▶ [GOAL] Copy the full listing below line for line, with every character unchanged.

▶ [WORKING DATA]
= = =

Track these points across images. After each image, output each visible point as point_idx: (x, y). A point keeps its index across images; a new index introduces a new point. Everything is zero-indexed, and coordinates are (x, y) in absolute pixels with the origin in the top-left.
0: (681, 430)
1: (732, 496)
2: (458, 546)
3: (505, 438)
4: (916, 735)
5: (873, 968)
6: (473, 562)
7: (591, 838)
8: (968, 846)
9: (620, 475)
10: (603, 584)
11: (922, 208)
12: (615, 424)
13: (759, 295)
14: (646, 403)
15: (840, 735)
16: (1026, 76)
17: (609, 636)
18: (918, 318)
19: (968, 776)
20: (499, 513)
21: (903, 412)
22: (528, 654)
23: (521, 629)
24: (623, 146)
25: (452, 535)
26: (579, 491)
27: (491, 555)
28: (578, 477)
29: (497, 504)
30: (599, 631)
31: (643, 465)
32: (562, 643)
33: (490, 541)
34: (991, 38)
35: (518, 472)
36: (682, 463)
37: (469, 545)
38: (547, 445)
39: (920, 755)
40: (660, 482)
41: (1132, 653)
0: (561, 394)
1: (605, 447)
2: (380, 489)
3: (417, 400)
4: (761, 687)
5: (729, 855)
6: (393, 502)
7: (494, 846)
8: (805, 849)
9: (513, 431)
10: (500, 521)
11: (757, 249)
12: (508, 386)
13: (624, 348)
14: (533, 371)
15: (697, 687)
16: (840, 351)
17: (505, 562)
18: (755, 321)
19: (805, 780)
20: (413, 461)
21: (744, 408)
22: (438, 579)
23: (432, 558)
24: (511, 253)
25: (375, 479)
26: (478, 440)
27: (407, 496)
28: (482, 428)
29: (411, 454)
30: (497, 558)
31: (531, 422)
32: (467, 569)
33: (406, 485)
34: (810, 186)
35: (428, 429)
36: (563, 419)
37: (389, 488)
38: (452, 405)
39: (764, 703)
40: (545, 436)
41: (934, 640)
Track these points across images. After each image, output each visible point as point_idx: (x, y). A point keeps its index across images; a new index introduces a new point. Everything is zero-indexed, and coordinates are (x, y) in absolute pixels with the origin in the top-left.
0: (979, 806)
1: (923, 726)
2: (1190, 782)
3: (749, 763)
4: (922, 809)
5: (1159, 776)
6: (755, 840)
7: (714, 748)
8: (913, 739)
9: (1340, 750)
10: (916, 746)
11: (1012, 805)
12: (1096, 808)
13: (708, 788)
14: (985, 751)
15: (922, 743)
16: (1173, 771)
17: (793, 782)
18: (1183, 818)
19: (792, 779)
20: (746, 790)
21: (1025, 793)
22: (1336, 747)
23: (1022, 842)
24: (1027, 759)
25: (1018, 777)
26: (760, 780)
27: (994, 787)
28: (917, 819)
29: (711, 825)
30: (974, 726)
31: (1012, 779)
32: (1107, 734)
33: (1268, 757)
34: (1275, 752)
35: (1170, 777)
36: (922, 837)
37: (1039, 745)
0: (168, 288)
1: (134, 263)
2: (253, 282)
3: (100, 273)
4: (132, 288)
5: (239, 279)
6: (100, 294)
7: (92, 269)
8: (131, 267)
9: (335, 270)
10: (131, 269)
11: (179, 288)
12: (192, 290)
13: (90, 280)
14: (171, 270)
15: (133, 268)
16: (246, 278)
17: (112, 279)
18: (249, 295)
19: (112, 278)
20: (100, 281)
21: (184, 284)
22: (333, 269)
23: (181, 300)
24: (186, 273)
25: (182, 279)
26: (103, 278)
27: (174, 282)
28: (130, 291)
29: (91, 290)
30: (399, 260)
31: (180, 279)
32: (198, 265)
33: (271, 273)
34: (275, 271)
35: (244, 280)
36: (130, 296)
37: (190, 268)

= = =

▶ [WORKED SOLUTION]
Track these points across images. After each image, output each visible point as point_idx: (x, y). A point keeps its index across images; a new index introduces a new point. Everything is zero-indexed, and coordinates are (x, y) in absolute pixels with the origin in the top-left.
0: (681, 430)
1: (732, 496)
2: (458, 546)
3: (505, 438)
4: (916, 735)
5: (873, 968)
6: (473, 562)
7: (591, 838)
8: (968, 846)
9: (620, 475)
10: (603, 584)
11: (922, 208)
12: (615, 424)
13: (759, 295)
14: (646, 403)
15: (840, 735)
16: (1026, 76)
17: (609, 636)
18: (918, 318)
19: (968, 776)
20: (499, 513)
21: (903, 412)
22: (528, 654)
23: (521, 629)
24: (623, 146)
25: (452, 535)
26: (579, 491)
27: (491, 555)
28: (578, 477)
29: (497, 504)
30: (599, 631)
31: (643, 465)
32: (562, 643)
33: (490, 541)
34: (991, 38)
35: (518, 472)
36: (682, 463)
37: (469, 545)
38: (547, 445)
39: (920, 755)
40: (660, 482)
41: (1132, 653)
0: (561, 394)
1: (605, 447)
2: (380, 489)
3: (417, 400)
4: (761, 687)
5: (729, 855)
6: (393, 502)
7: (494, 846)
8: (805, 849)
9: (513, 431)
10: (500, 521)
11: (757, 249)
12: (508, 386)
13: (624, 348)
14: (533, 371)
15: (697, 687)
16: (840, 351)
17: (505, 562)
18: (755, 321)
19: (805, 780)
20: (413, 461)
21: (744, 408)
22: (438, 579)
23: (432, 558)
24: (511, 253)
25: (375, 479)
26: (478, 440)
27: (407, 496)
28: (482, 428)
29: (411, 454)
30: (497, 558)
31: (531, 422)
32: (467, 569)
33: (406, 485)
34: (810, 186)
35: (428, 429)
36: (563, 419)
37: (389, 488)
38: (452, 405)
39: (764, 703)
40: (545, 436)
41: (934, 640)
Track these points across images. After each image, output each visible point as point_idx: (x, y). A point keeps its index across images; a new index introduces a new point. Everything is zero-indexed, and coordinates are (x, y) in absolute pixels with the origin in the top-left.
0: (979, 806)
1: (923, 726)
2: (1190, 782)
3: (749, 763)
4: (922, 809)
5: (1159, 776)
6: (755, 840)
7: (714, 748)
8: (913, 739)
9: (1340, 750)
10: (916, 746)
11: (1012, 805)
12: (1096, 808)
13: (708, 788)
14: (985, 751)
15: (922, 743)
16: (1173, 771)
17: (793, 782)
18: (1183, 818)
19: (792, 779)
20: (746, 790)
21: (1025, 793)
22: (1336, 747)
23: (1022, 842)
24: (1027, 759)
25: (1018, 777)
26: (760, 780)
27: (994, 787)
28: (917, 819)
29: (711, 825)
30: (974, 726)
31: (1012, 779)
32: (1107, 734)
33: (1268, 757)
34: (1275, 752)
35: (1170, 777)
36: (922, 837)
37: (1039, 745)
0: (168, 288)
1: (134, 263)
2: (253, 282)
3: (100, 273)
4: (132, 288)
5: (239, 279)
6: (100, 294)
7: (92, 269)
8: (131, 267)
9: (335, 270)
10: (131, 269)
11: (179, 288)
12: (192, 290)
13: (90, 280)
14: (171, 270)
15: (133, 268)
16: (246, 278)
17: (112, 279)
18: (249, 295)
19: (112, 278)
20: (100, 281)
21: (184, 284)
22: (333, 269)
23: (181, 300)
24: (186, 273)
25: (182, 279)
26: (103, 278)
27: (174, 282)
28: (130, 291)
29: (91, 290)
30: (399, 260)
31: (180, 279)
32: (198, 265)
33: (271, 273)
34: (275, 271)
35: (244, 280)
36: (130, 296)
37: (190, 268)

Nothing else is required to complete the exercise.